TASK INPUT:
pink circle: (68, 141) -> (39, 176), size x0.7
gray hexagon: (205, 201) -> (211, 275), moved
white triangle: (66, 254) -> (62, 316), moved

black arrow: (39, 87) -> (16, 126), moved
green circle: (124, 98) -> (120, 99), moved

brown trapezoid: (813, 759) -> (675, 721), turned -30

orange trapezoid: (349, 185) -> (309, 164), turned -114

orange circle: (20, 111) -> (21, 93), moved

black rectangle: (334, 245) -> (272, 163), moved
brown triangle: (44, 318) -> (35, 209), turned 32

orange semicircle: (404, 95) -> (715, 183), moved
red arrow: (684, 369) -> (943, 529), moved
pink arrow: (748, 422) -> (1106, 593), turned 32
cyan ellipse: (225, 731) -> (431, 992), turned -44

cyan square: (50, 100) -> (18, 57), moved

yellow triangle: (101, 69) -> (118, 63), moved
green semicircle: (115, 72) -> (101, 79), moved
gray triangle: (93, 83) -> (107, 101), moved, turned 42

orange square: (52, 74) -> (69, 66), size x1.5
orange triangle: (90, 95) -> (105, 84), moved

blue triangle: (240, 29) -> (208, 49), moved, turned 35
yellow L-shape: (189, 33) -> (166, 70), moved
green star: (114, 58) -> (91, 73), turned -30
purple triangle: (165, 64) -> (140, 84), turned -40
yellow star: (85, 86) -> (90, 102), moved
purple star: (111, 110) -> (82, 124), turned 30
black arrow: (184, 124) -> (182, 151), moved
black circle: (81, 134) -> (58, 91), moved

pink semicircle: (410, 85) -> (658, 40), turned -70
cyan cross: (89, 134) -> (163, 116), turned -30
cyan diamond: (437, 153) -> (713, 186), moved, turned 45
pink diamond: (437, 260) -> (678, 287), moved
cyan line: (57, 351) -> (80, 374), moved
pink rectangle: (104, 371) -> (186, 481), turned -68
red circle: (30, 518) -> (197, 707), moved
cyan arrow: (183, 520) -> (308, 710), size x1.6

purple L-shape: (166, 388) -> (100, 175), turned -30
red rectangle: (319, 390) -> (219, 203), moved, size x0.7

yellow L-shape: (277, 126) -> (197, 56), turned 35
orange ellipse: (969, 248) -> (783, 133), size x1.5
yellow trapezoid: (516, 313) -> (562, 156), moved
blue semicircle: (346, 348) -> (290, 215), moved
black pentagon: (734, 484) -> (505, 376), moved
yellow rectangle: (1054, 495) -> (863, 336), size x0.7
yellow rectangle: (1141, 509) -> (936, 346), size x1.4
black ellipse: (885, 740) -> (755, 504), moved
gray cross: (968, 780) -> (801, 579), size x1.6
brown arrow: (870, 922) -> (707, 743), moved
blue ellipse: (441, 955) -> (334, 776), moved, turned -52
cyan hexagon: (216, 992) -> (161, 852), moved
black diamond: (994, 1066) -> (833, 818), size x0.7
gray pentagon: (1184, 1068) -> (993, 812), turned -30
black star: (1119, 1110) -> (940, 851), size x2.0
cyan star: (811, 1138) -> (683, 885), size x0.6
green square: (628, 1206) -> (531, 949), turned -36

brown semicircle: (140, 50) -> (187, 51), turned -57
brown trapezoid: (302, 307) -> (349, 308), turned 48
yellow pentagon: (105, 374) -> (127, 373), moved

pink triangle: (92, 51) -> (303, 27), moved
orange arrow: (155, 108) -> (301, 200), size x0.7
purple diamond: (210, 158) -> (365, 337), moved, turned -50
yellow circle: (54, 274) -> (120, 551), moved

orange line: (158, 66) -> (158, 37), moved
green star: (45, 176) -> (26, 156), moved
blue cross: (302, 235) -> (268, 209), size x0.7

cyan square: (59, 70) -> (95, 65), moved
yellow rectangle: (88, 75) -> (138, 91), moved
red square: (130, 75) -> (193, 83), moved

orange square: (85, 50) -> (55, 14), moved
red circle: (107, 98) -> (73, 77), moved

TASK PROMPT:
Take from the listing above each line in which the string "blue" is found.

RESULT FOR THIS EXERCISE:
blue triangle: (240, 29) -> (208, 49), moved, turned 35
blue semicircle: (346, 348) -> (290, 215), moved
blue ellipse: (441, 955) -> (334, 776), moved, turned -52
blue cross: (302, 235) -> (268, 209), size x0.7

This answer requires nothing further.